Your assignment
Only the lines that contain the string "MOSI" belong in the answer; pull them from the records.

Supplied data
====
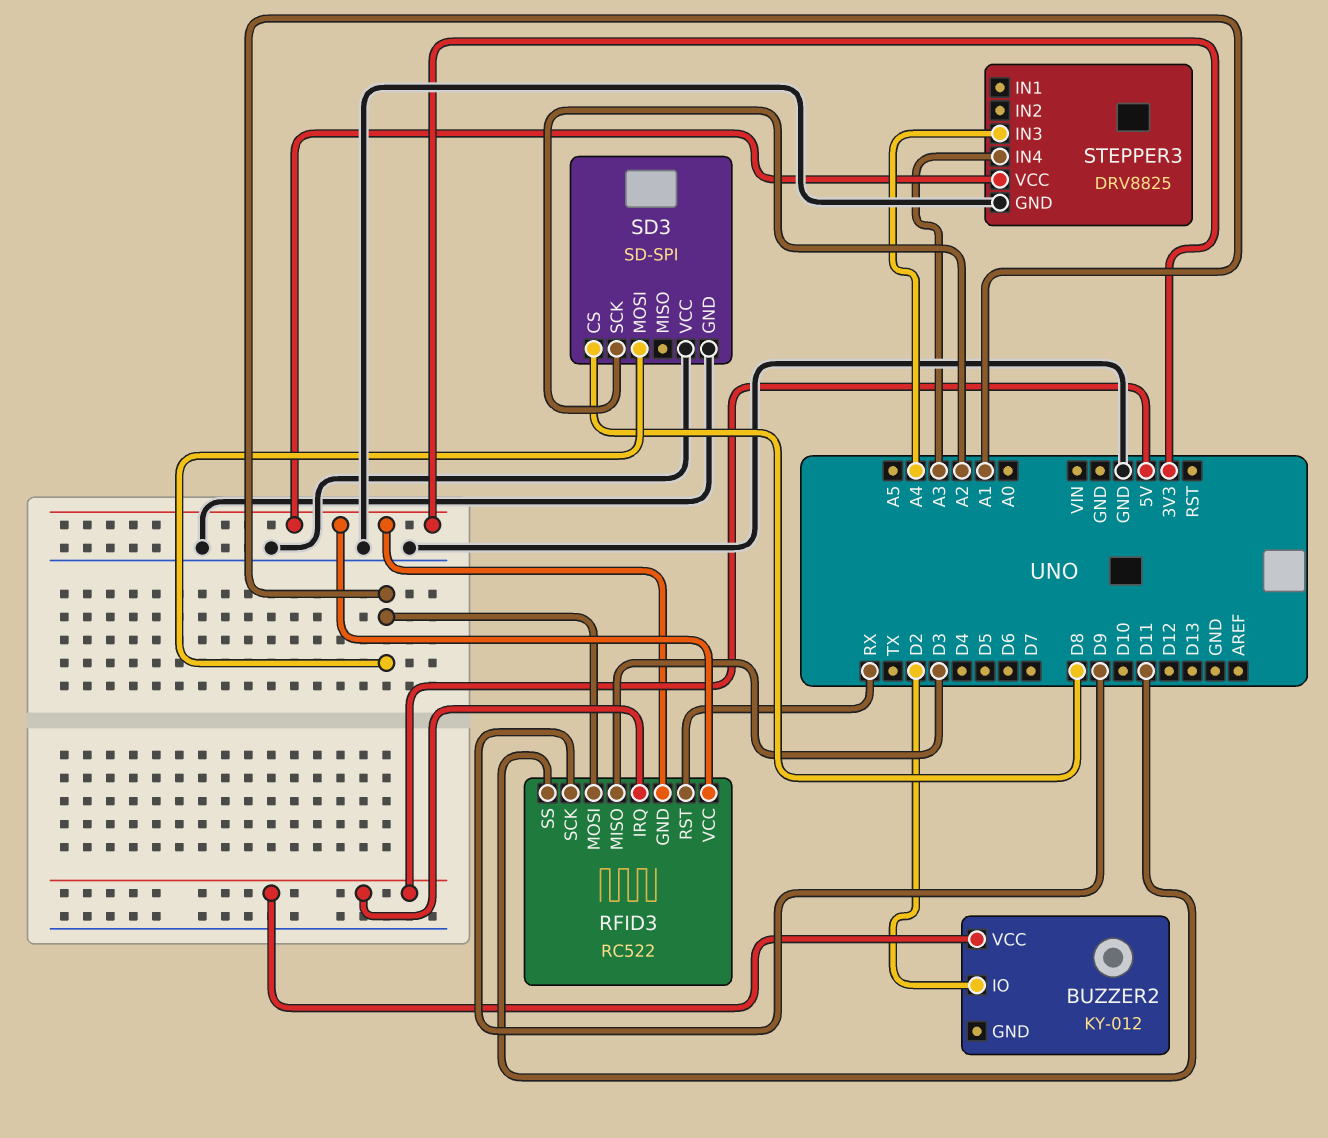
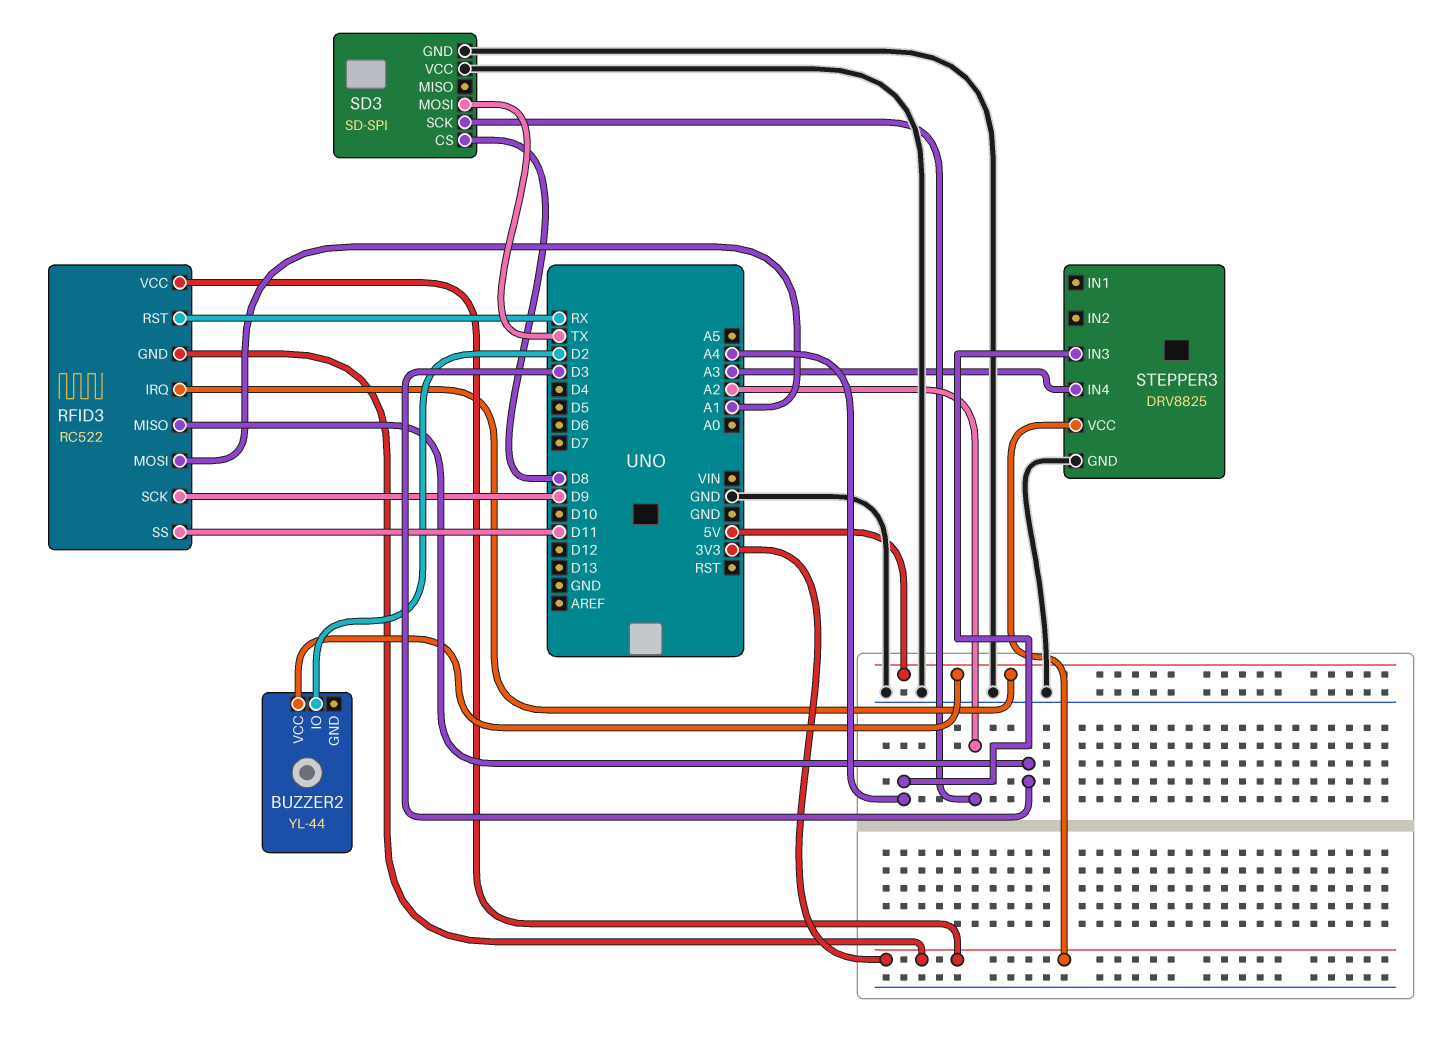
BUZZER2: KY-012 -> YL-44
SD3 pin MOSI: A1 -> TX

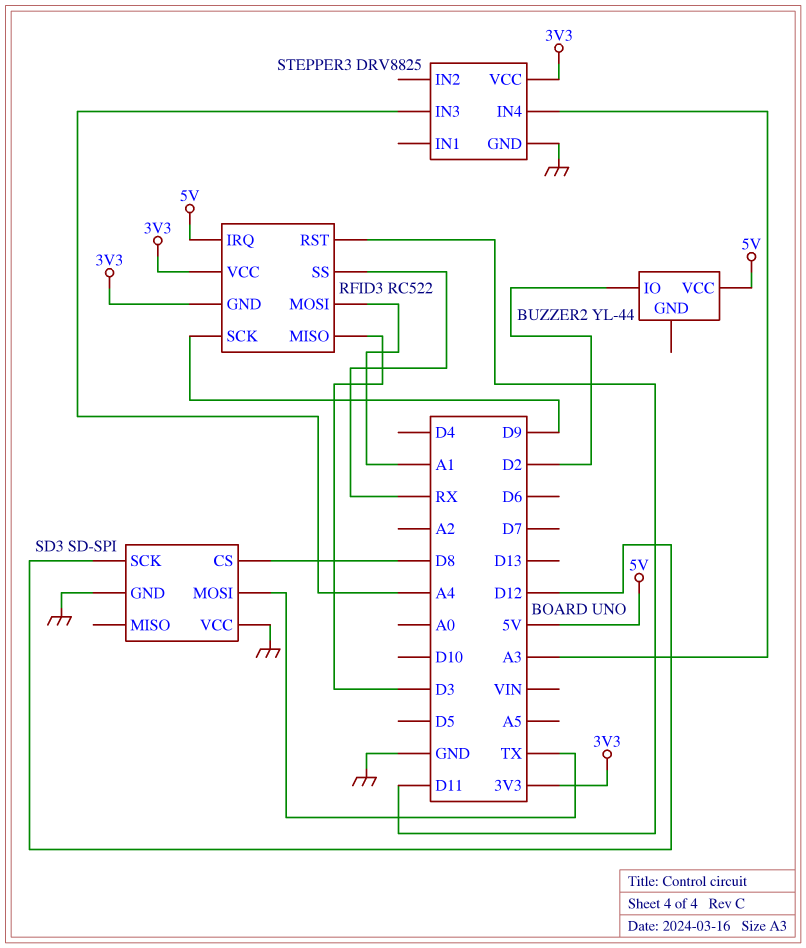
RFID3 pin RST: RX -> D11
RFID3 pin SS: D11 -> RX
SD3 pin SCK: A2 -> D12

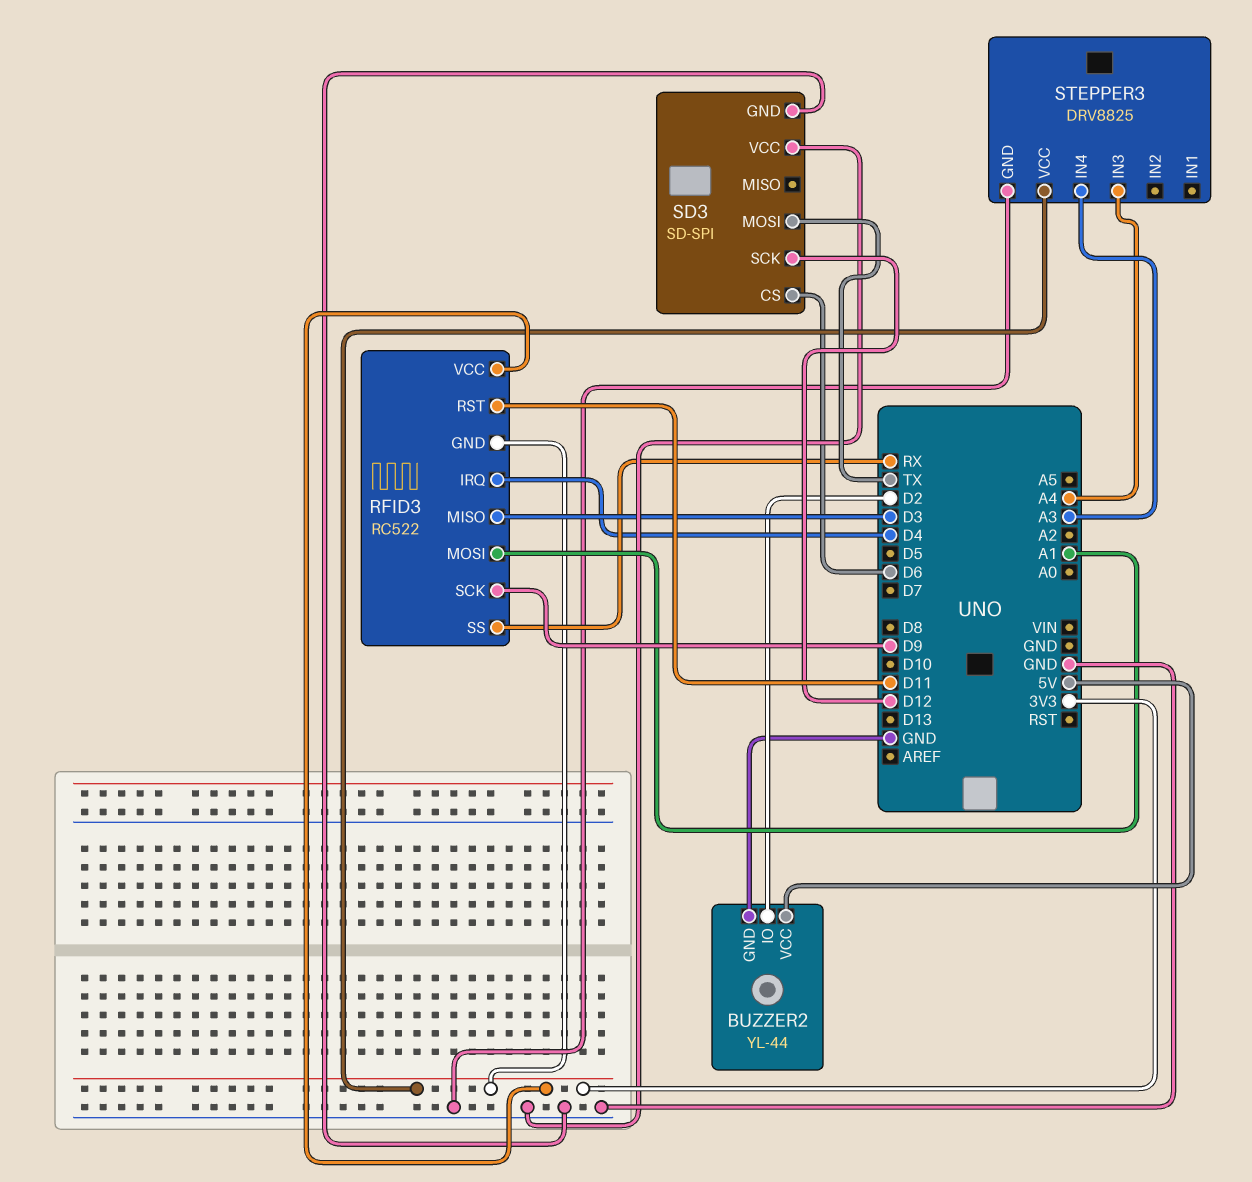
BUZZER2 pin GND: none -> GND
RFID3 pin IRQ: 5V -> D4
SD3 pin CS: D8 -> D6

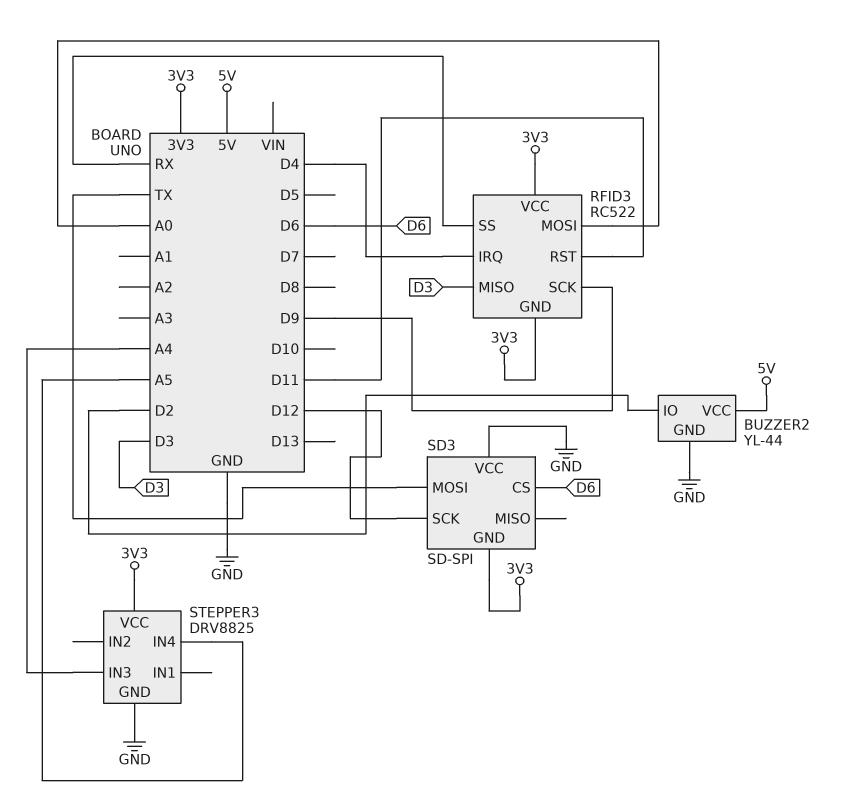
RFID3 pin MOSI: A1 -> A0
SD3 pin GND: GND -> 3V3
STEPPER3 pin IN4: A3 -> A5

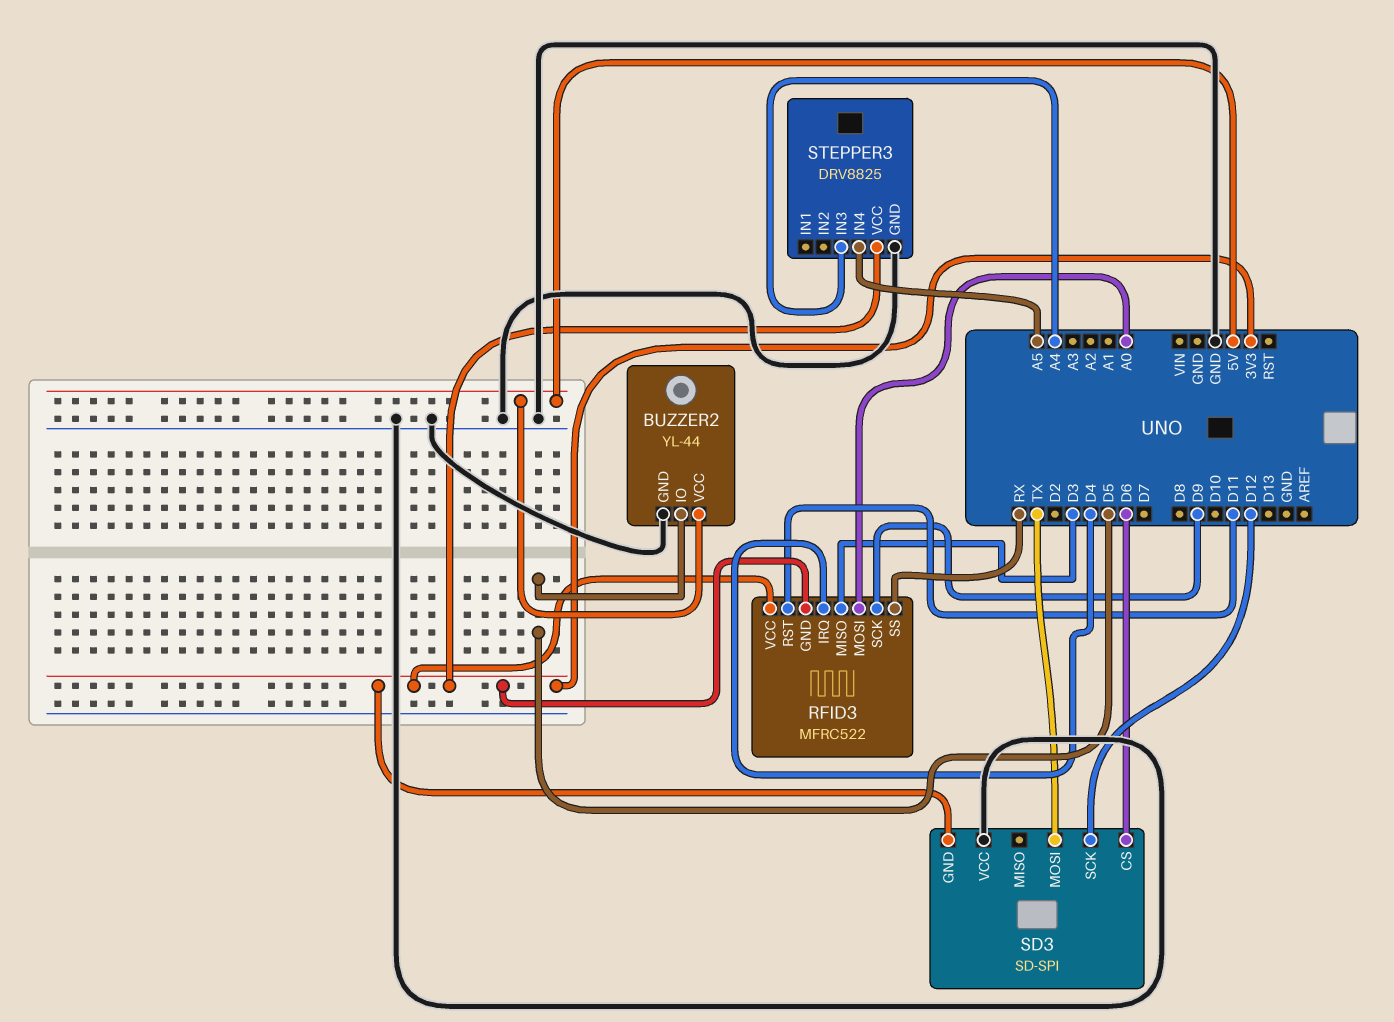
BUZZER2 pin IO: D2 -> D5
RFID3: RC522 -> MFRC522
====
Task solution
SD3 pin MOSI: A1 -> TX
RFID3 pin MOSI: A1 -> A0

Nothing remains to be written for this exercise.